▶ **Work instructions**
Look through the data below and show every line that includes "tape".

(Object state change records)
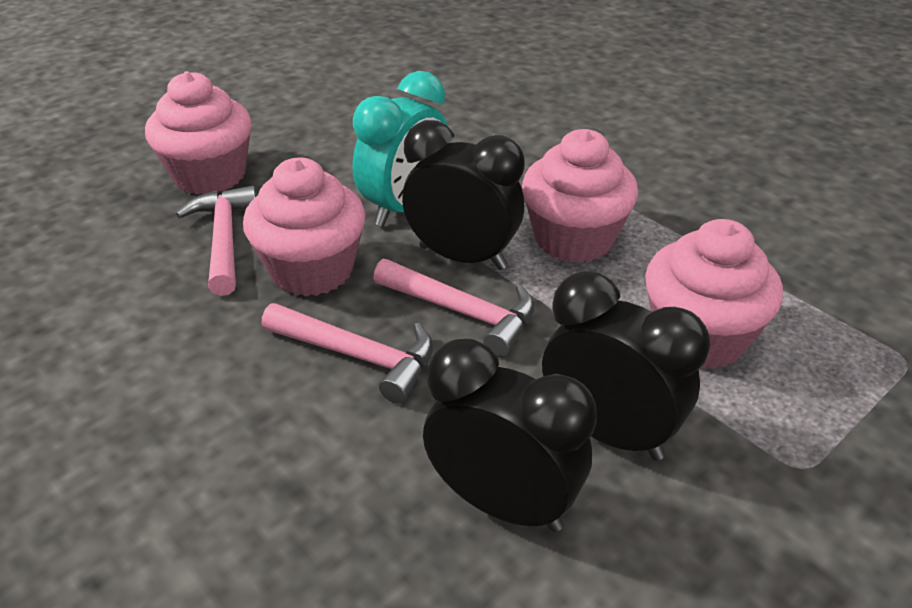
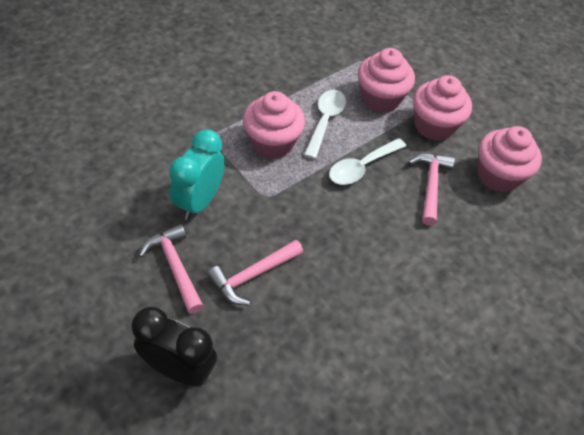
black clock: 3 -> 1
white spoon: 0 -> 2

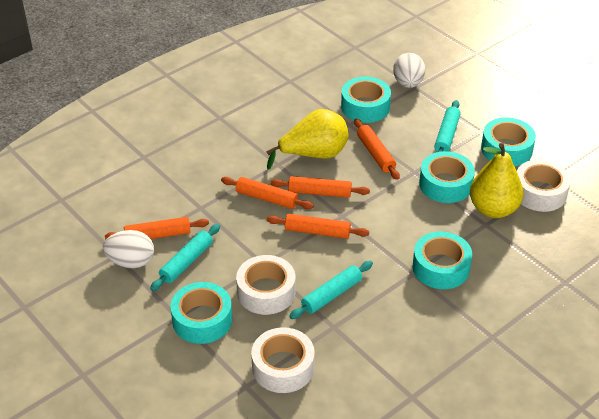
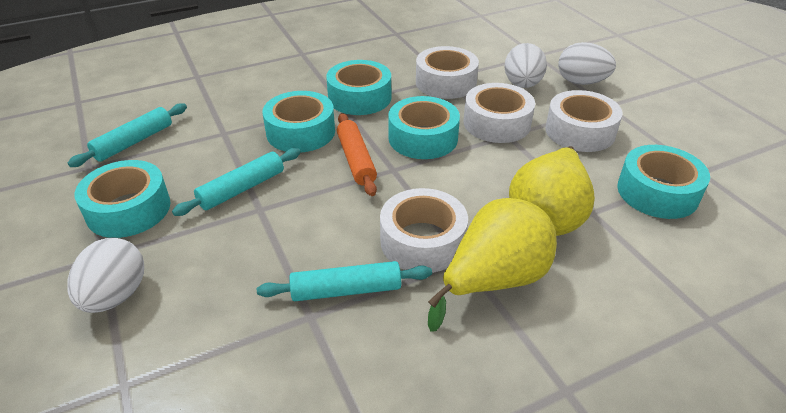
orange rolling pin: 5 -> 1
white egg: 2 -> 3
white tape: 3 -> 4

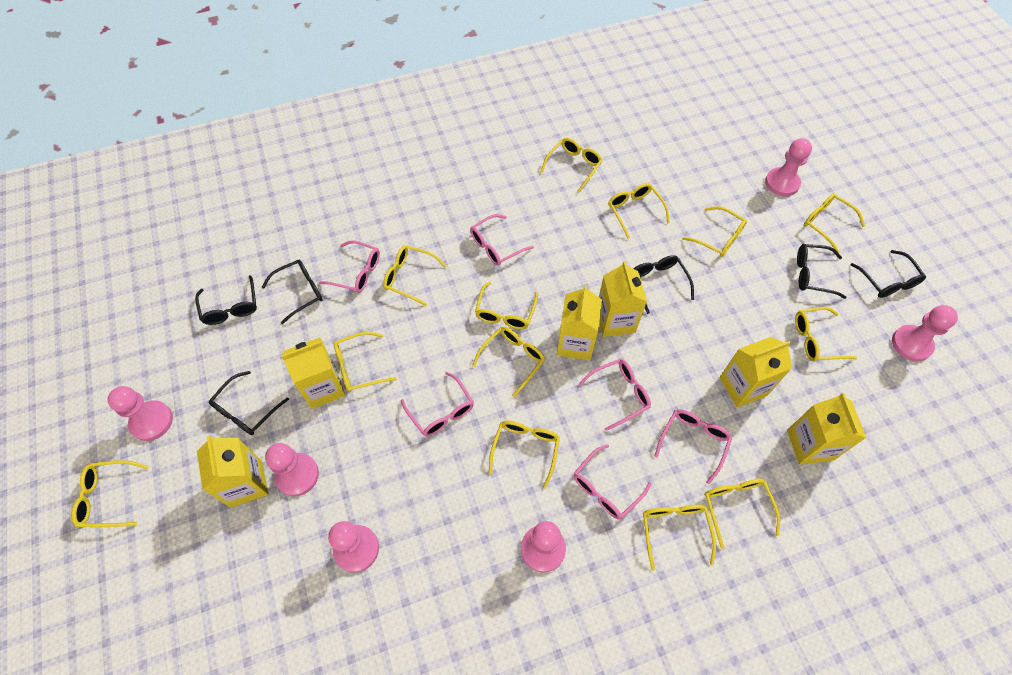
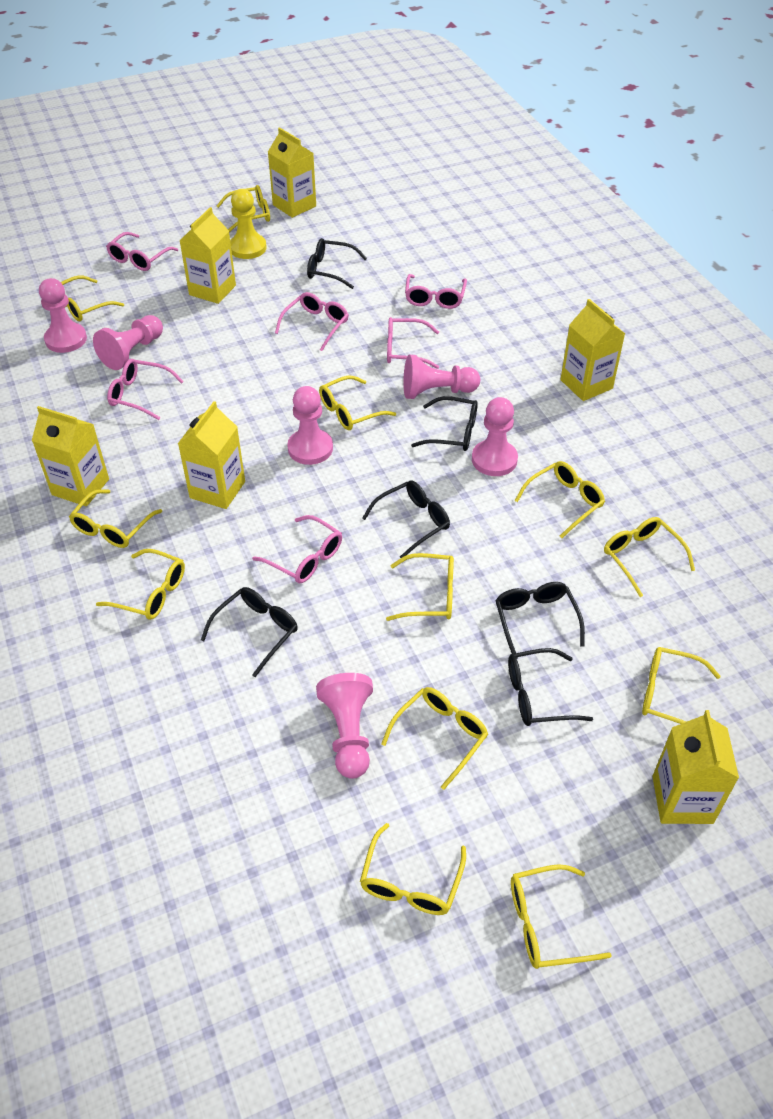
yellow glasses: 13 -> 12
yellow pawn: 0 -> 1

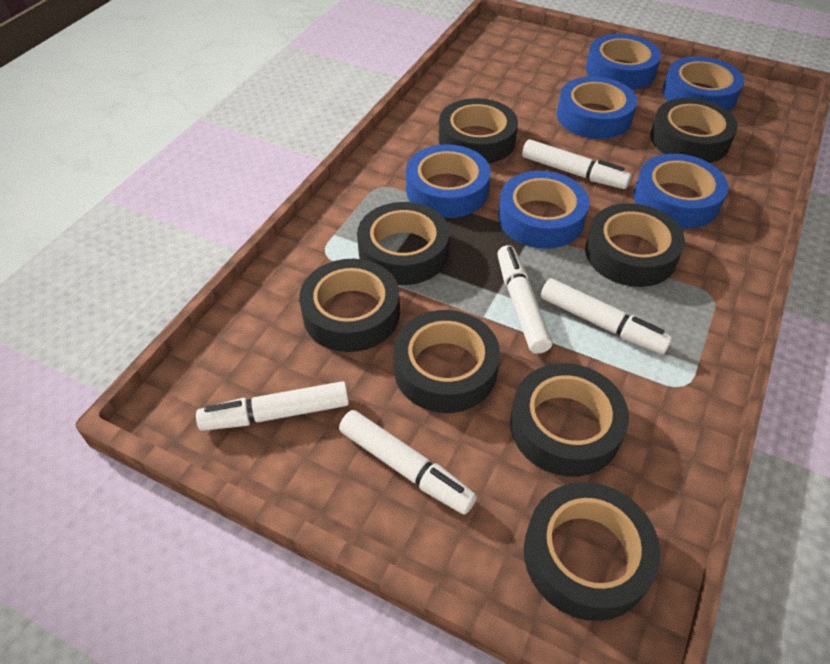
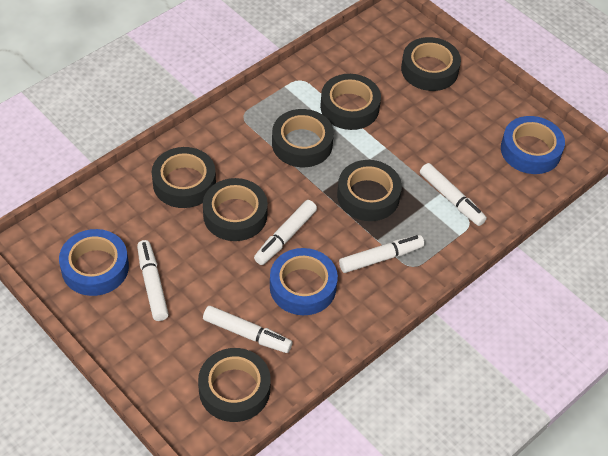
black tape: 8 -> 7
blue tape: 6 -> 3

▶ **Output for this exercise**
white tape: 3 -> 4
black tape: 8 -> 7
blue tape: 6 -> 3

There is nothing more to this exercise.